Task to carry out. Please give the entries below again exactly, omitting every picture.

Records supplied.
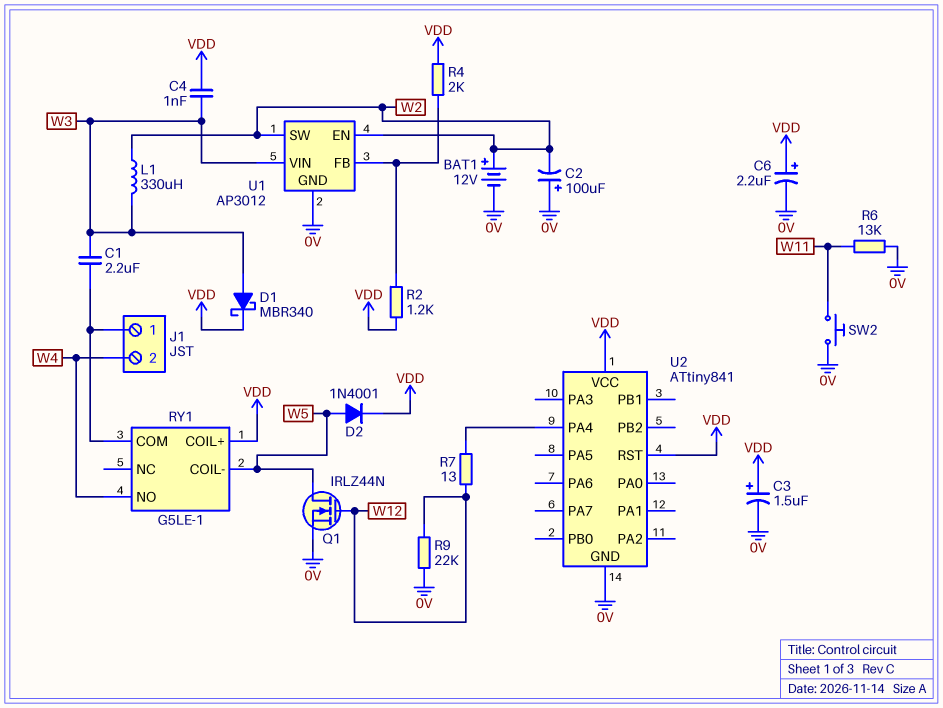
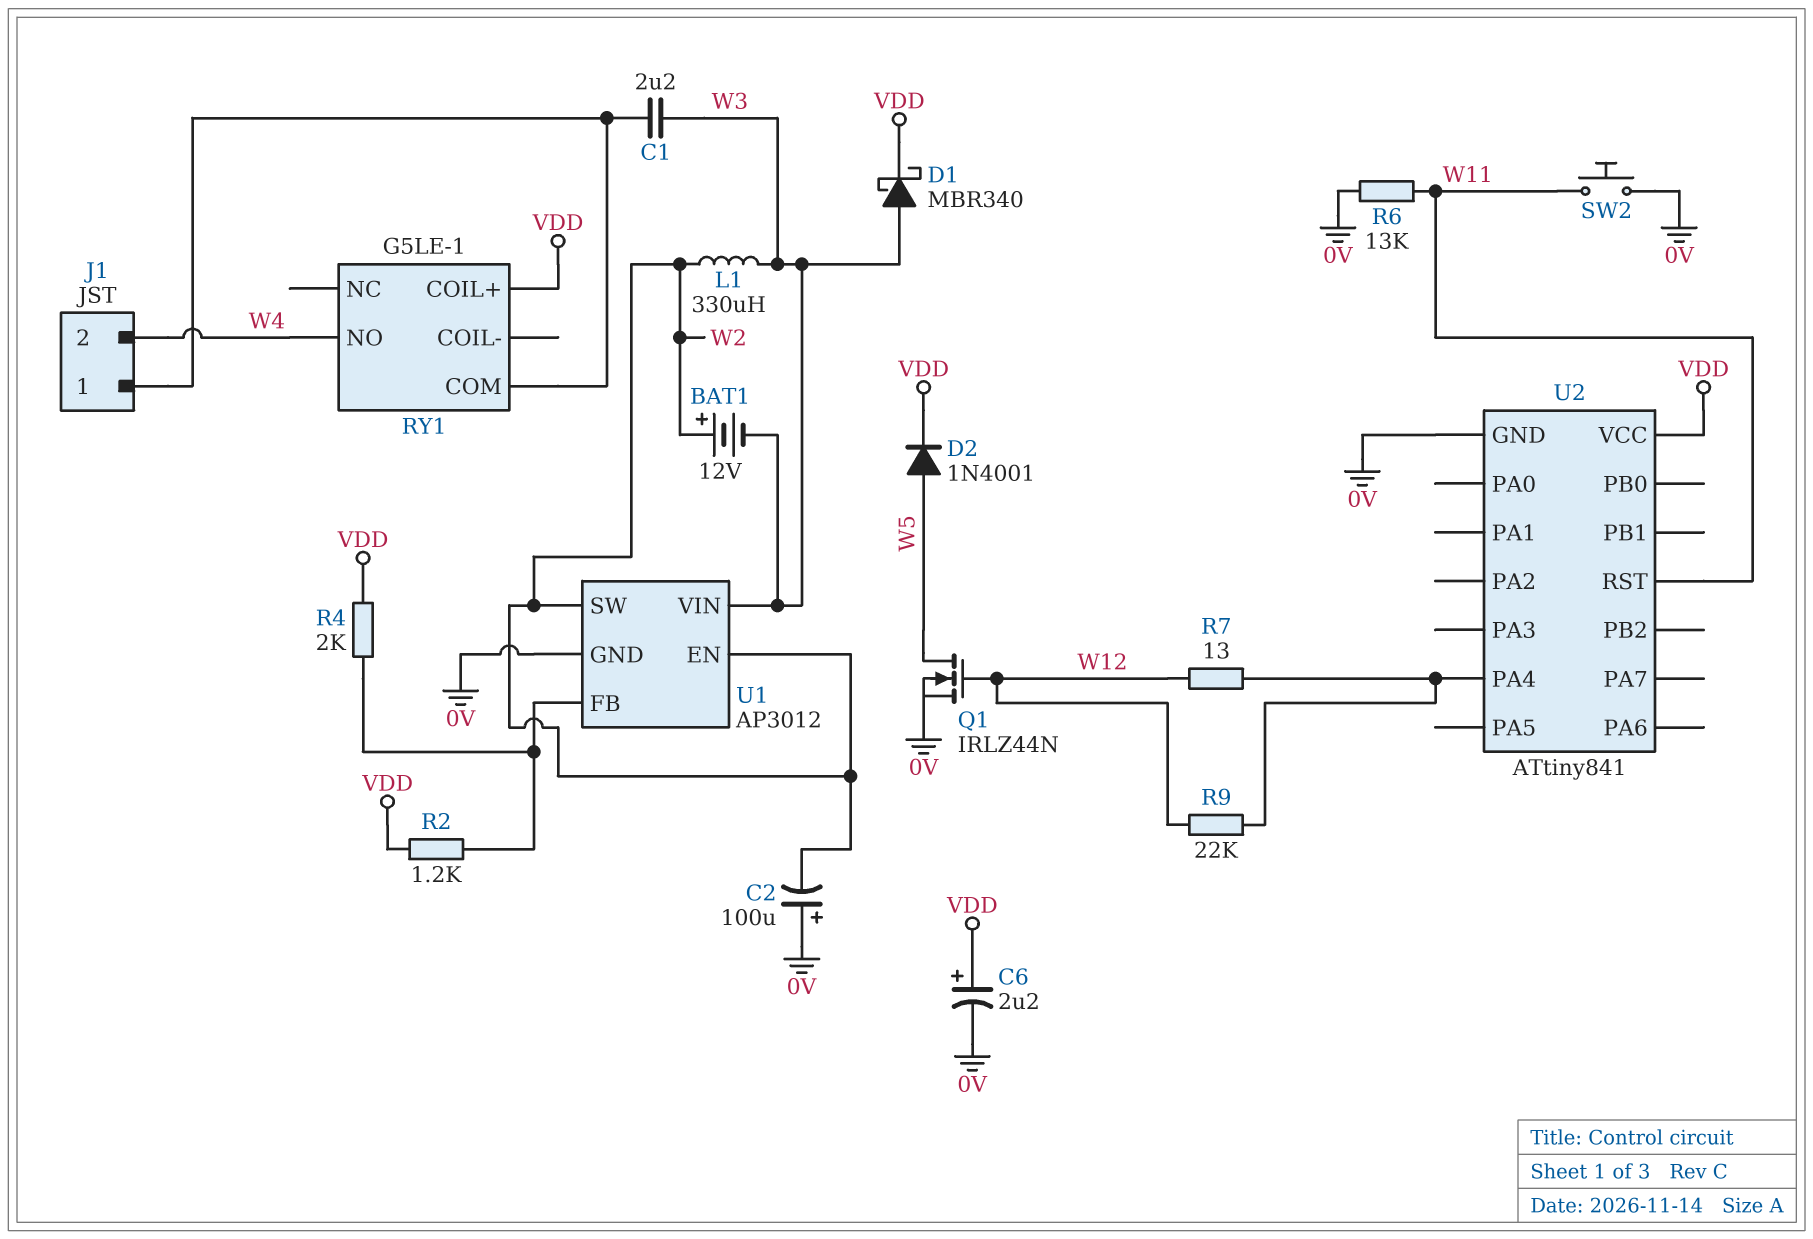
BAT1: 12V (plus W2, minus 0V) -> 12V (plus W2, minus W3)
C3: 1.5uF (plus VDD, minus 0V) -> none
C4: 1nF (VDD, W3) -> none
R9: 22k (0V, W12) -> 22k (U2/PA4, W12)
RY1 pin COIL-: W5 -> none
U2 pin RST: VDD -> W11

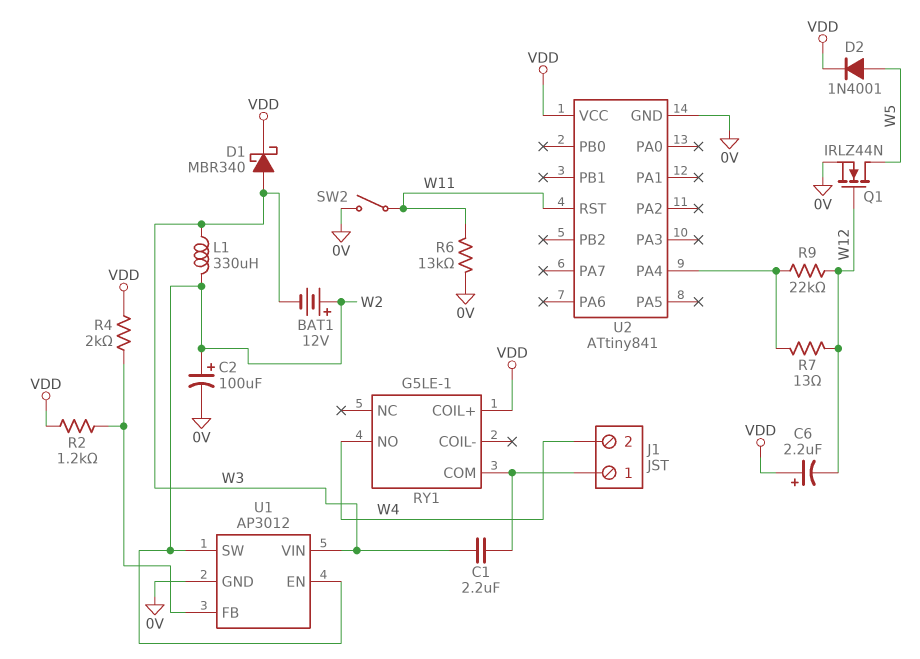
C2: 100uF (plus 0V, minus W2) -> 100uF (plus W2, minus 0V)
C6: 2.2uF (plus VDD, minus 0V) -> 2.2uF (plus VDD, minus W12)
SW2: button (0V, W11) -> switch (0V, W11)

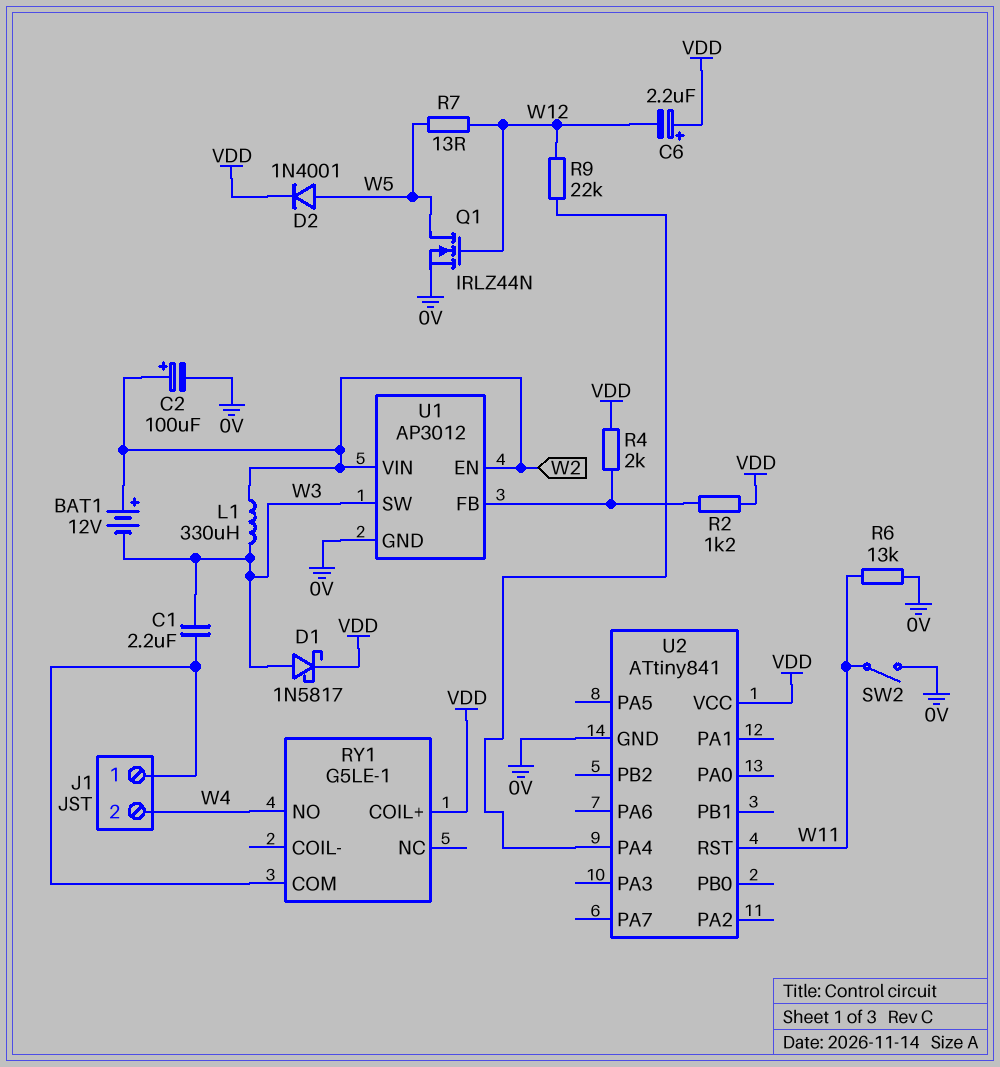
D1: schottky MBR340 (A W3, K VDD) -> schottky 1N5817 (A W3, K VDD)
R7: 13 (U2/PA4, W12) -> 13 (W5, W12)
U1 pin SW: W2 -> W3
U1 pin VIN: W3 -> W2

Answer space.
BAT1: 12V (plus W2, minus 0V) -> 12V (plus W2, minus W3)
C3: 1.5uF (plus VDD, minus 0V) -> none
C4: 1nF (VDD, W3) -> none
R9: 22k (0V, W12) -> 22k (U2/PA4, W12)
RY1 pin COIL-: W5 -> none
U2 pin RST: VDD -> W11

C2: 100uF (plus 0V, minus W2) -> 100uF (plus W2, minus 0V)
C6: 2.2uF (plus VDD, minus 0V) -> 2.2uF (plus VDD, minus W12)
SW2: button (0V, W11) -> switch (0V, W11)

D1: schottky MBR340 (A W3, K VDD) -> schottky 1N5817 (A W3, K VDD)
R7: 13 (U2/PA4, W12) -> 13 (W5, W12)
U1 pin SW: W2 -> W3
U1 pin VIN: W3 -> W2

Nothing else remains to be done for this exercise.